Assigned task: For each line below that holds the word "size", make a copy.

Information supplied:
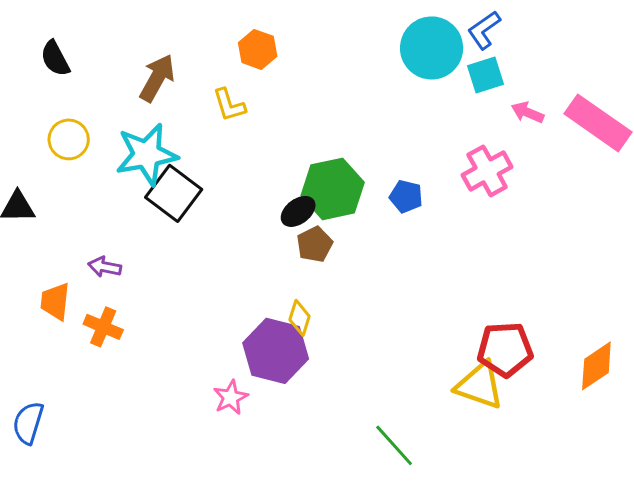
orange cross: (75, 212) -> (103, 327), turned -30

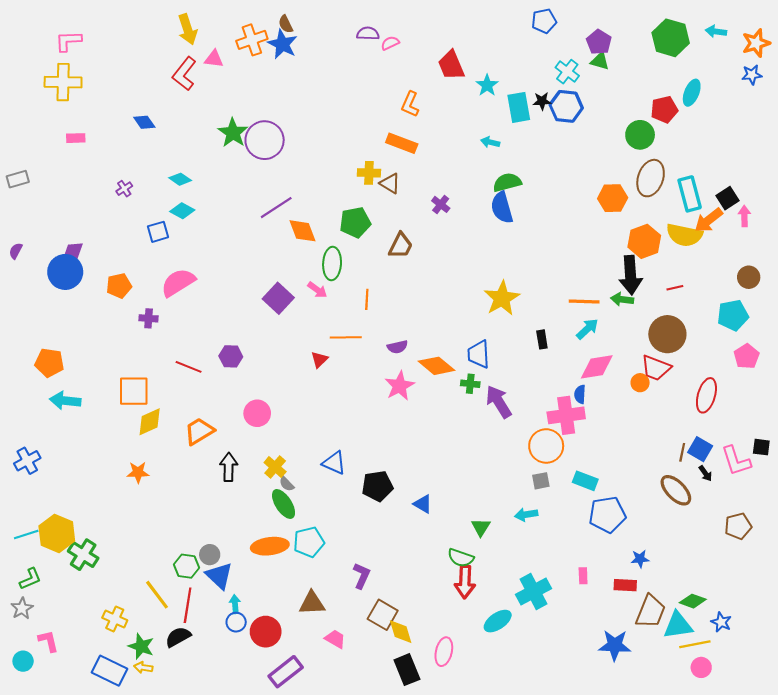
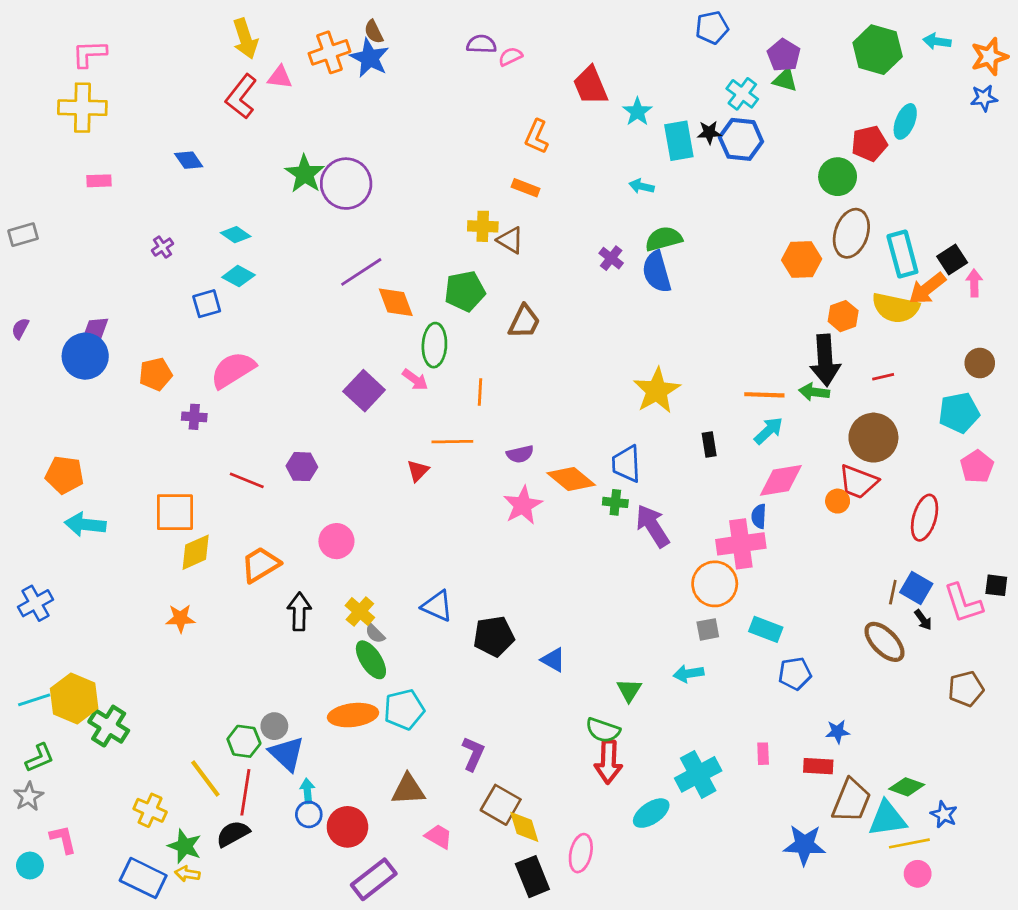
orange rectangle: (402, 143) -> (526, 188), size x0.7
purple cross: (441, 204) -> (611, 258), moved
orange hexagon: (644, 241) -> (843, 316), size x0.7
blue pentagon: (607, 515) -> (795, 674), size x0.7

Task solution:
orange rectangle: (402, 143) -> (526, 188), size x0.7
orange hexagon: (644, 241) -> (843, 316), size x0.7
blue pentagon: (607, 515) -> (795, 674), size x0.7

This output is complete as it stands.